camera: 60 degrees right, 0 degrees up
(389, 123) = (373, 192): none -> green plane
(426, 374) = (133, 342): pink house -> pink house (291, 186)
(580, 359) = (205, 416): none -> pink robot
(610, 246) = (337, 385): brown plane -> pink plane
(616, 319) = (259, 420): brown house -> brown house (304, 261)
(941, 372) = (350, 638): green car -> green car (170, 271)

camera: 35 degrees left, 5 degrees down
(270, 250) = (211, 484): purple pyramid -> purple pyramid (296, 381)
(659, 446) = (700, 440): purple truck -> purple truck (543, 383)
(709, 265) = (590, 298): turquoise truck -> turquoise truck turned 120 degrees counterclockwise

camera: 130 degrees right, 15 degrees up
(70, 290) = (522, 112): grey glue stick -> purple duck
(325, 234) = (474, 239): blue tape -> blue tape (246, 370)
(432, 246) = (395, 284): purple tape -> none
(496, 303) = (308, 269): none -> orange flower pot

* * *

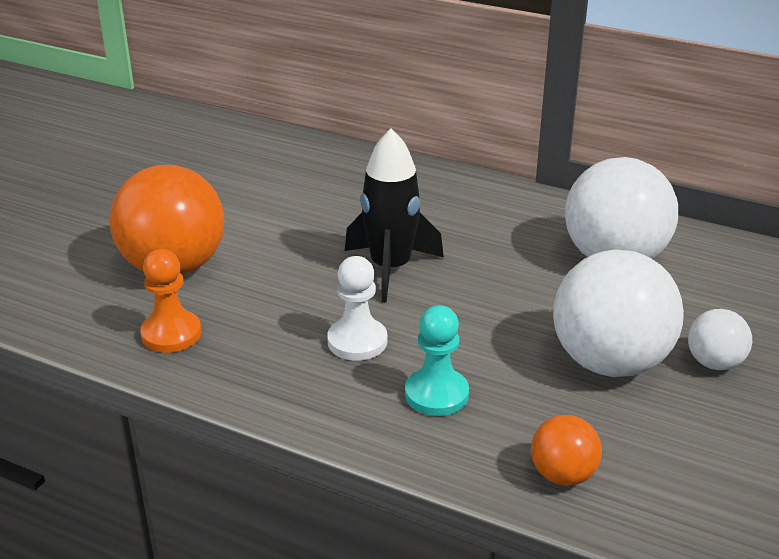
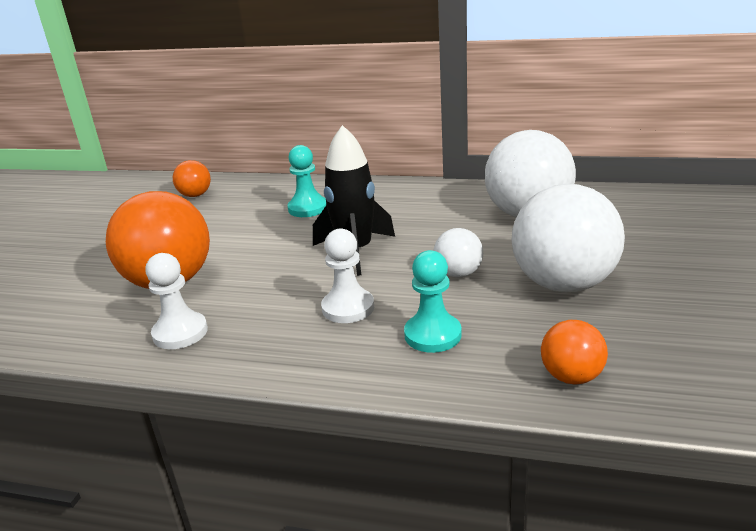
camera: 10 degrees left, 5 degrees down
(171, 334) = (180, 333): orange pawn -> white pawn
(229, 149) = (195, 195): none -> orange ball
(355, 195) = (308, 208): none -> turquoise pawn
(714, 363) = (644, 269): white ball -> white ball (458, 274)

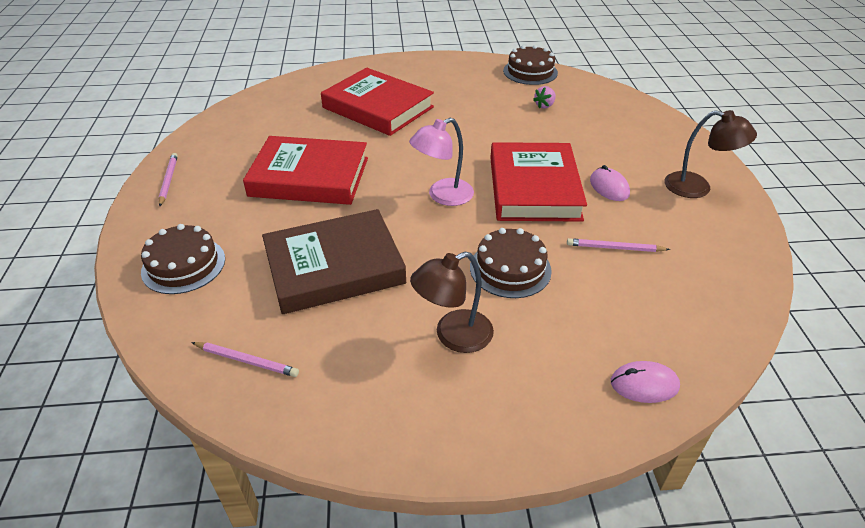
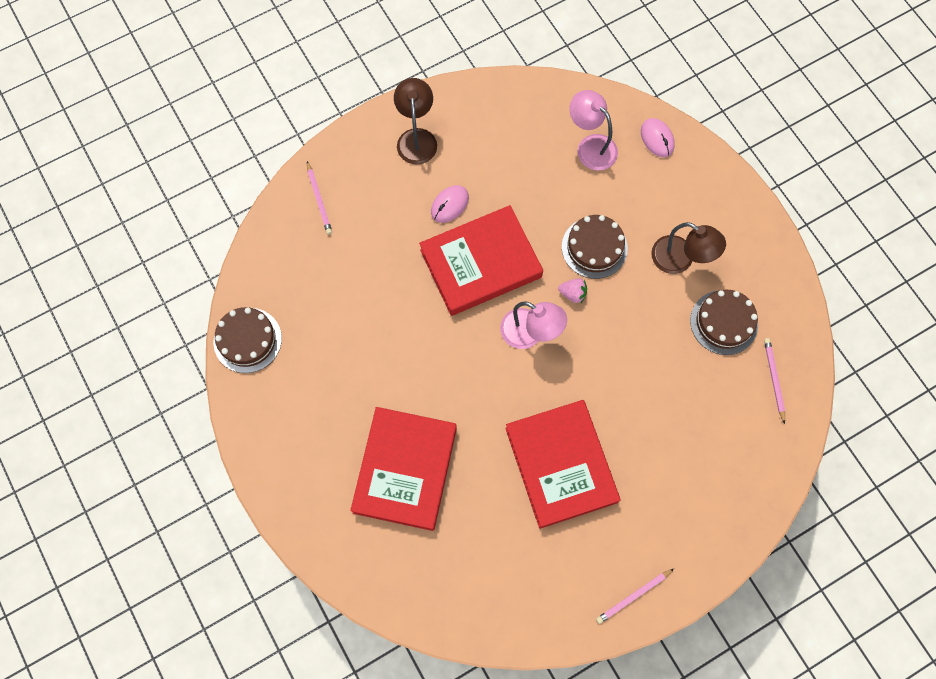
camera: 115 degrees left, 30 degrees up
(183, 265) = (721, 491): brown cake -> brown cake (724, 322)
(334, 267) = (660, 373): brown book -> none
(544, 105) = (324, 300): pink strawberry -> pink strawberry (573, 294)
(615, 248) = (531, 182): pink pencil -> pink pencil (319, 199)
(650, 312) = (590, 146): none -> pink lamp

---

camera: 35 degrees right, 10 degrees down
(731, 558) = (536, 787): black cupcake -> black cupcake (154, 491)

Your assignment:
I would like you to report every line in the listing above that contains "right".

Output for this exercise:
camera: 60 degrees right, 0 degrees up
camera: 130 degrees right, 15 degrees up
camera: 35 degrees right, 10 degrees down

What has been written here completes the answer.